Records from a data source
• • • • • • •
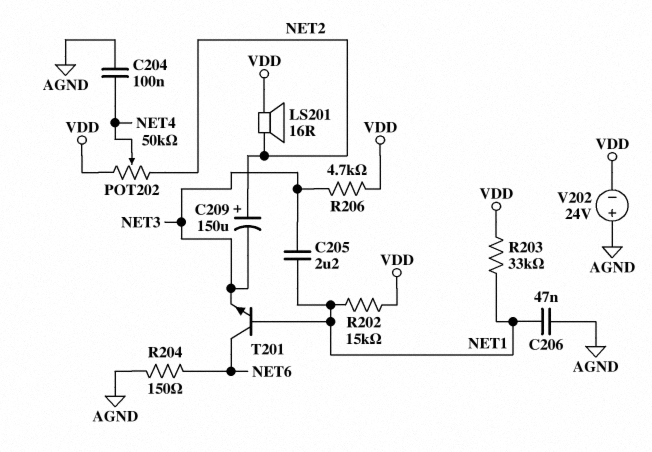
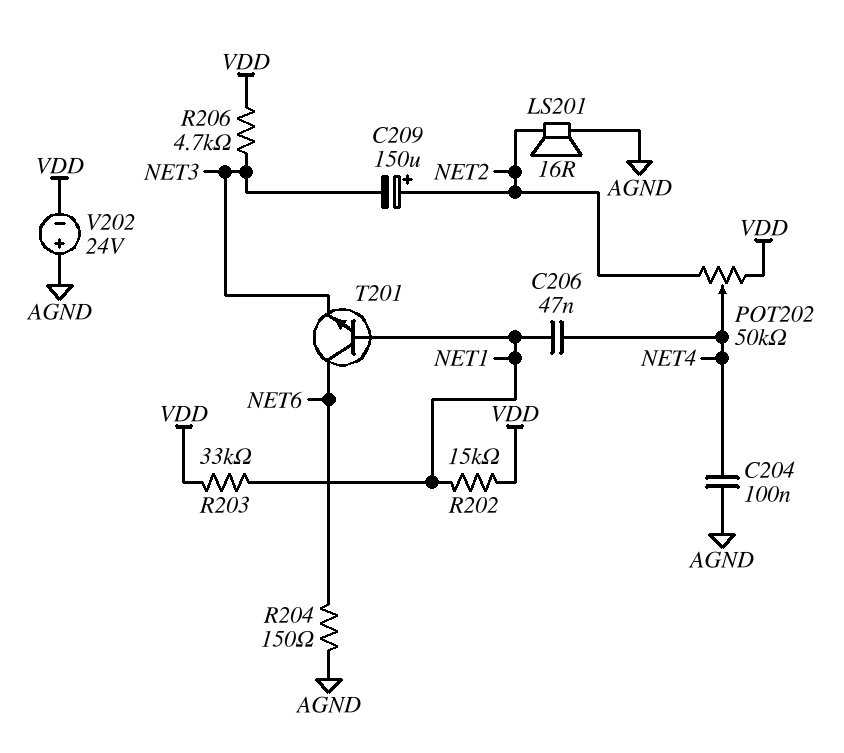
C205: 2.2uF (NET1, NET3) -> none
C206: 47nF (AGND, NET1) -> 47nF (NET1, NET4)
LS201: speaker 16R (NET2, VDD) -> speaker 16R (AGND, NET2)

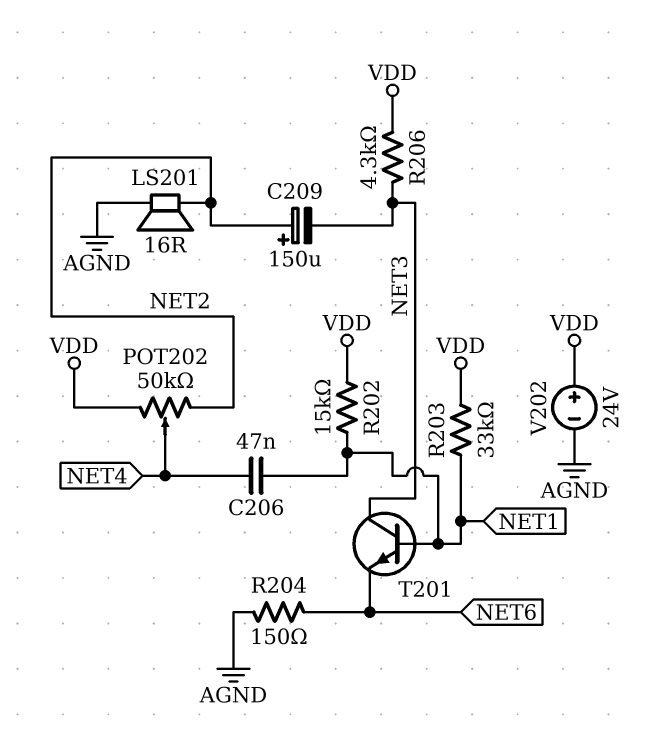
C204: 100nF (AGND, NET4) -> none
R206: 4.7k (NET3, VDD) -> 4.3k (NET3, VDD)
T201: NPN (B NET1, C NET6, E NET3) -> NPN (B NET1, C NET3, E NET6)
V202: 24V (plus AGND, minus VDD) -> 24V (plus VDD, minus AGND)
• • • • • • •
- Your objective -
The answer must consist of every line above that contains the word "none".

- Task solution -
C205: 2.2uF (NET1, NET3) -> none
C204: 100nF (AGND, NET4) -> none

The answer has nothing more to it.